WORK TO COMPLETE: Exactly the line that contains "[170, 424, 213, 466]" and the lines following it to the end of the data are to be reproduced, and nothing more.

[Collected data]
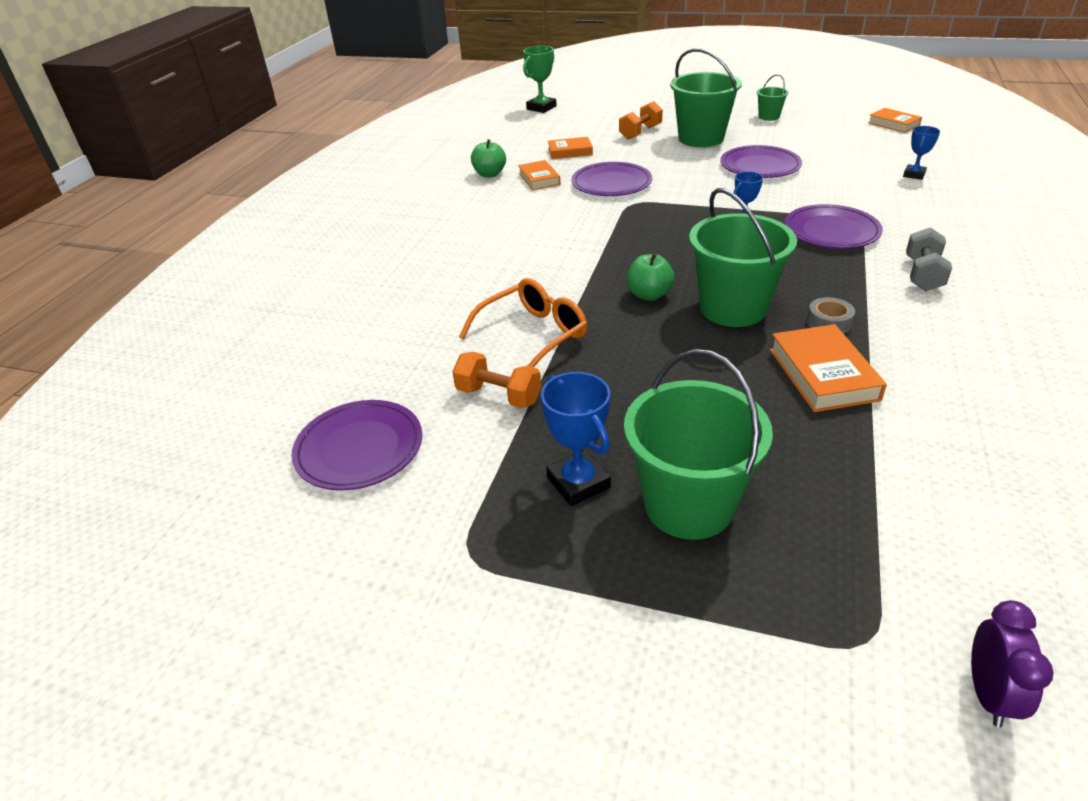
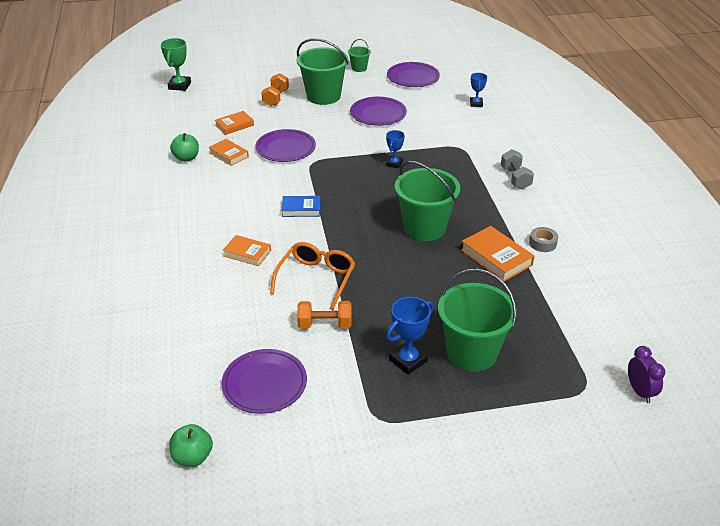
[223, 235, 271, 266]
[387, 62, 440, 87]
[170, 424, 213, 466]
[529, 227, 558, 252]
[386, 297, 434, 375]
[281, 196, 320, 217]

ANSWER BOX:
[170, 424, 213, 466]
[529, 227, 558, 252]
[386, 297, 434, 375]
[281, 196, 320, 217]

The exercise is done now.